**PROMPT**
Go through the listing and copy each line that has the string "zener" in it.

**PROVIDED DATA**
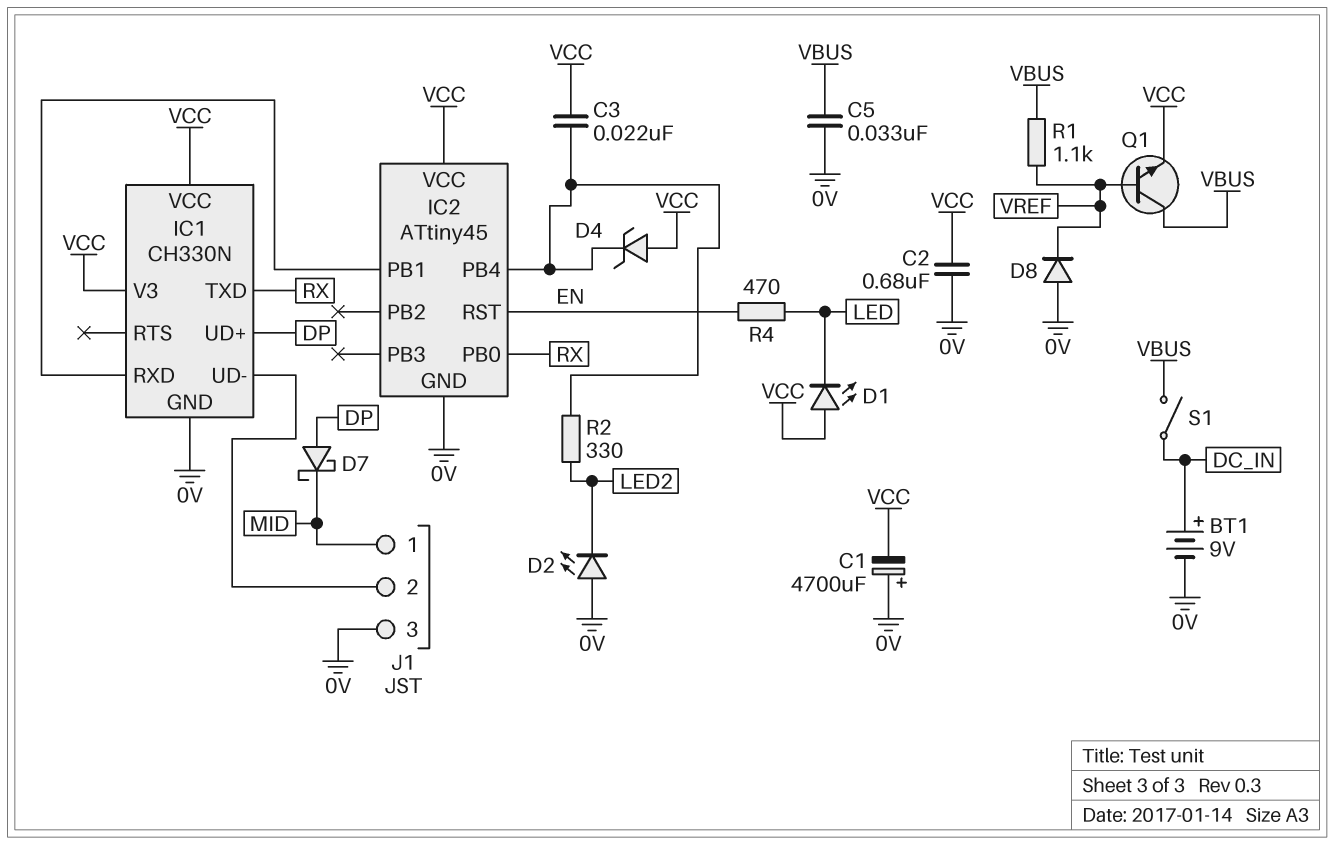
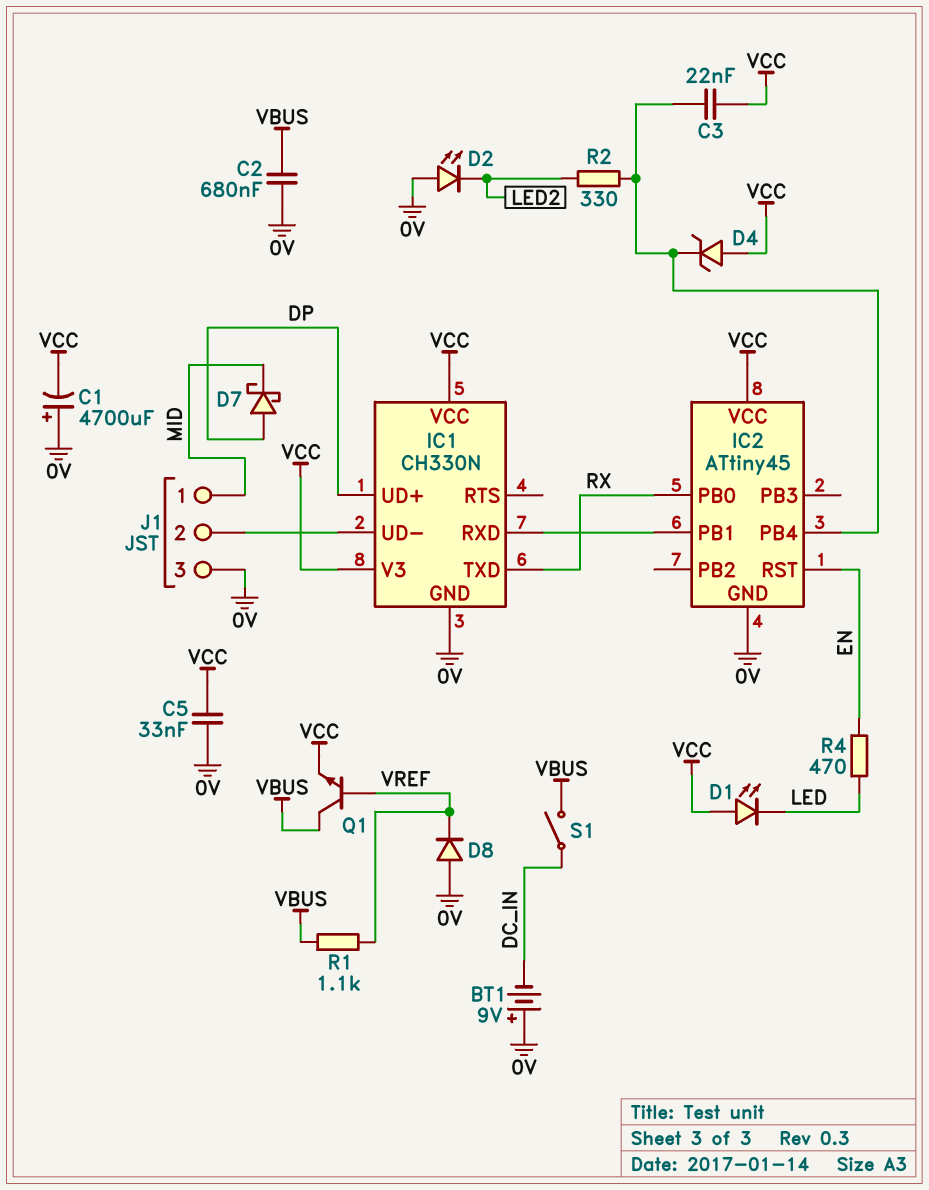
BT1: 9V (plus DC_IN, minus 0V) -> 9V (plus 0V, minus DC_IN)
C2: 680nF (0V, VCC) -> 680nF (0V, VBUS)
C5: 33nF (0V, VBUS) -> 33nF (0V, VCC)

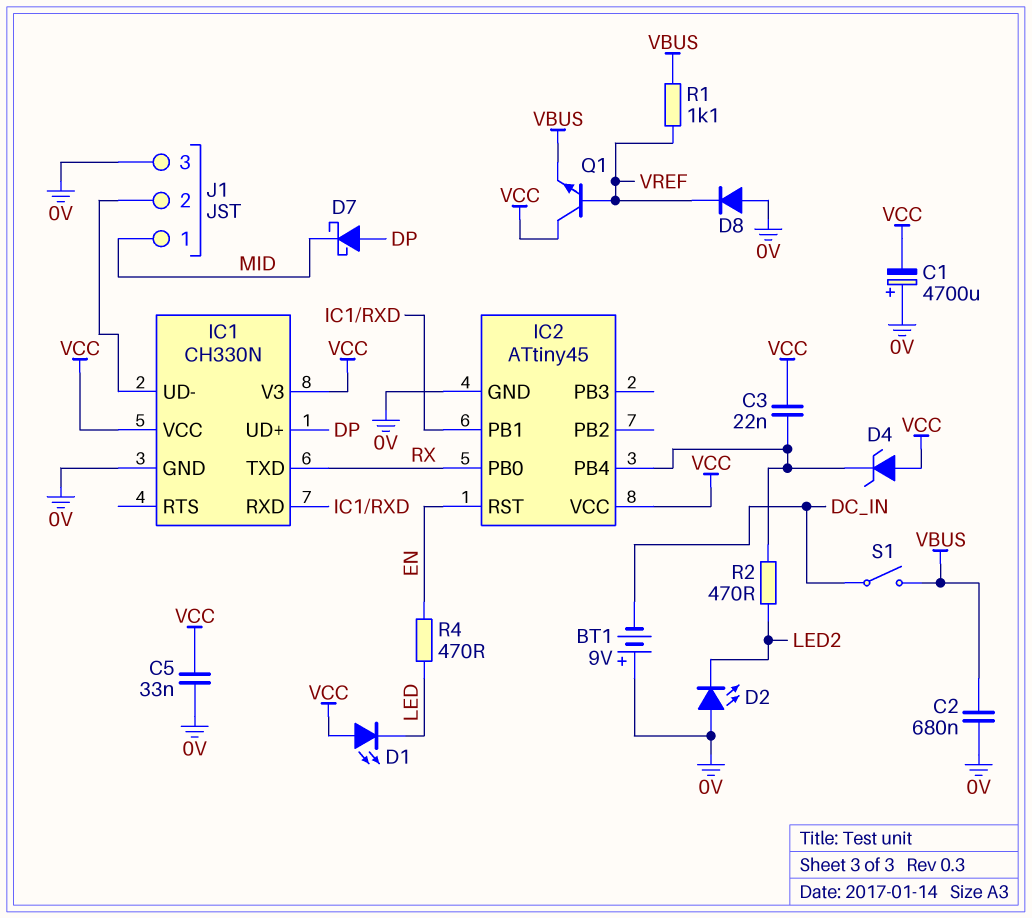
Q1: NPN (B VREF, C VBUS, E VCC) -> NPN (B VREF, C VCC, E VBUS)
R2: 330 (IC2/PB4, LED2) -> 470 (IC2/PB4, LED2)

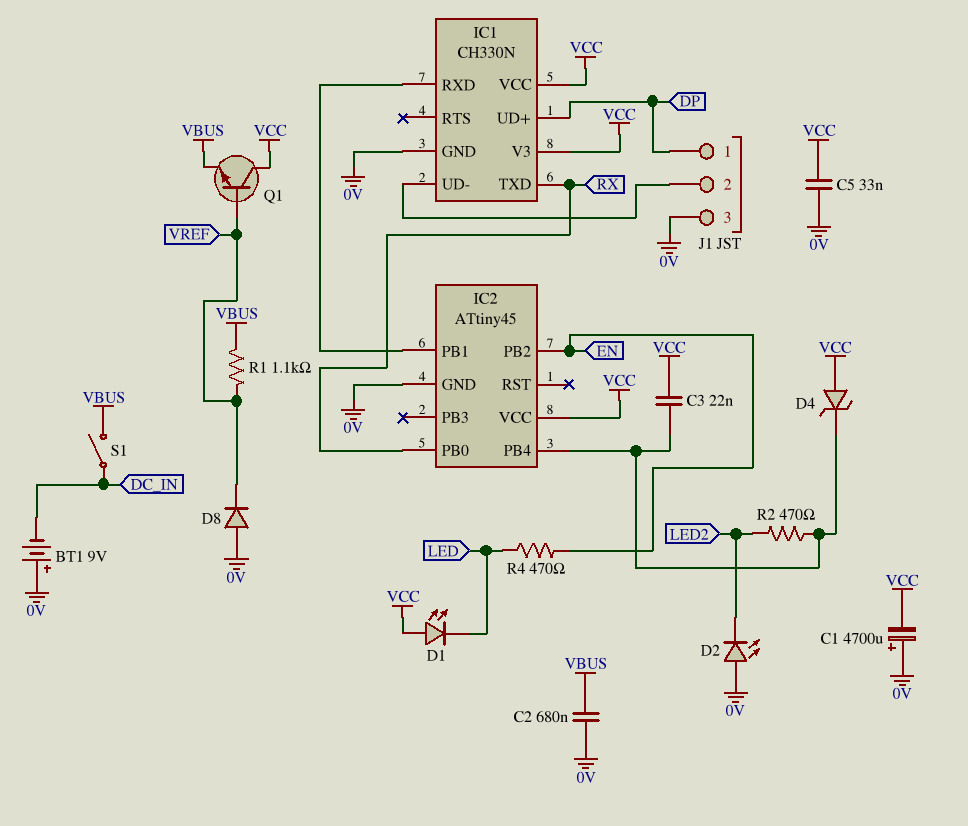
D7: schottky (A DP, K MID) -> none
IC2 pin PB2: none -> EN
IC2 pin RST: EN -> none
J1 pin 1: MID -> DP

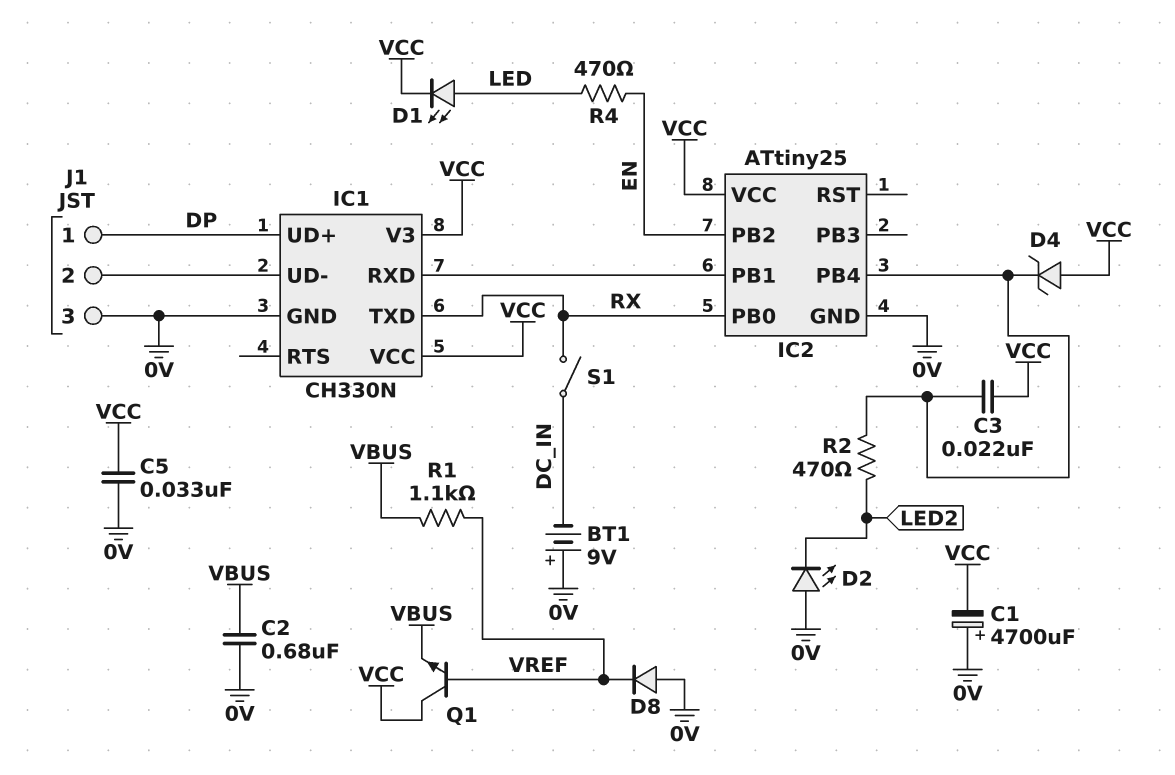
D1: LED (A VCC, K LED) -> LED (A LED, K VCC)
IC2: ATtiny45 -> ATtiny25
S1: switch (DC_IN, VBUS) -> switch (DC_IN, RX)

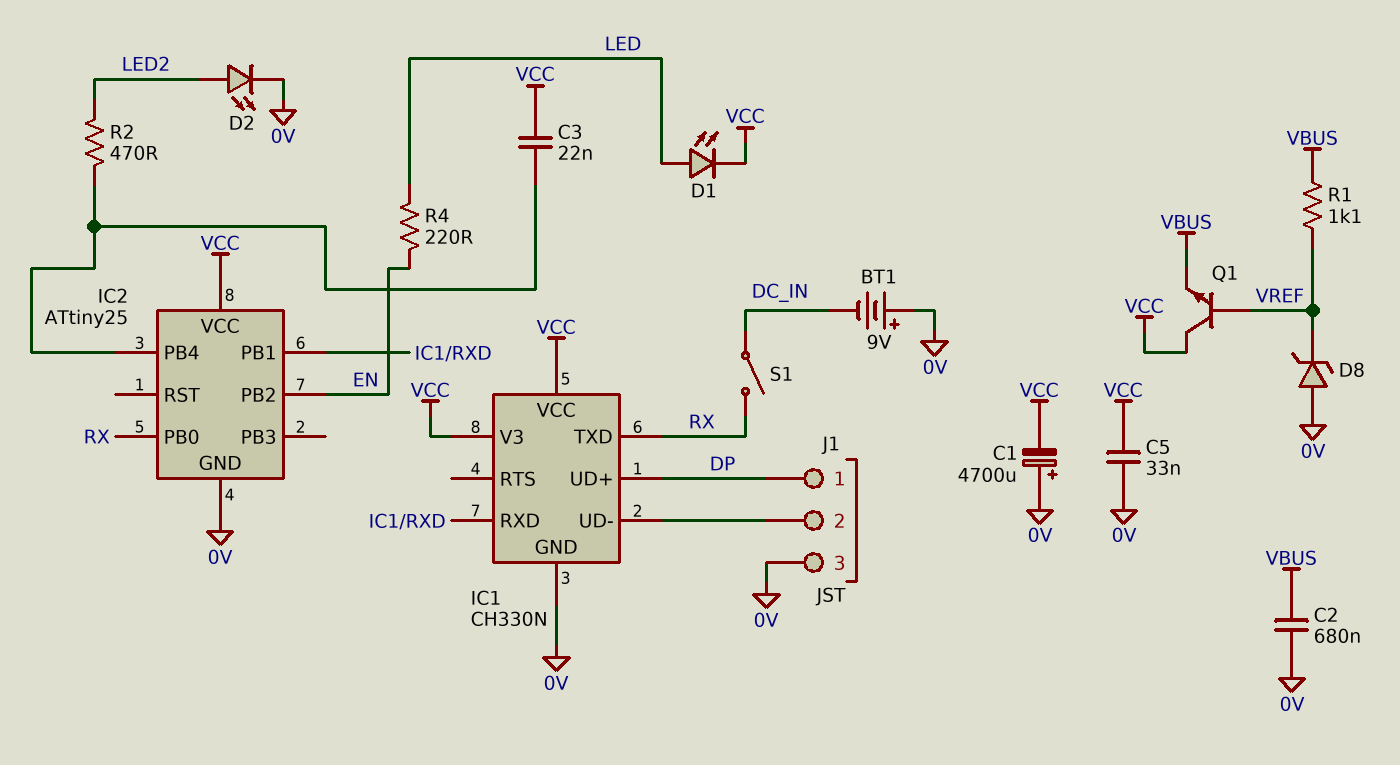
D2: LED (A 0V, K LED2) -> LED (A LED2, K 0V)
D4: zener (A VCC, K IC2/PB4) -> none
D8: diode (A 0V, K VREF) -> zener (A 0V, K VREF)
R4: 470 (EN, LED) -> 220 (EN, LED)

**TASK OUTPUT**
D4: zener (A VCC, K IC2/PB4) -> none
D8: diode (A 0V, K VREF) -> zener (A 0V, K VREF)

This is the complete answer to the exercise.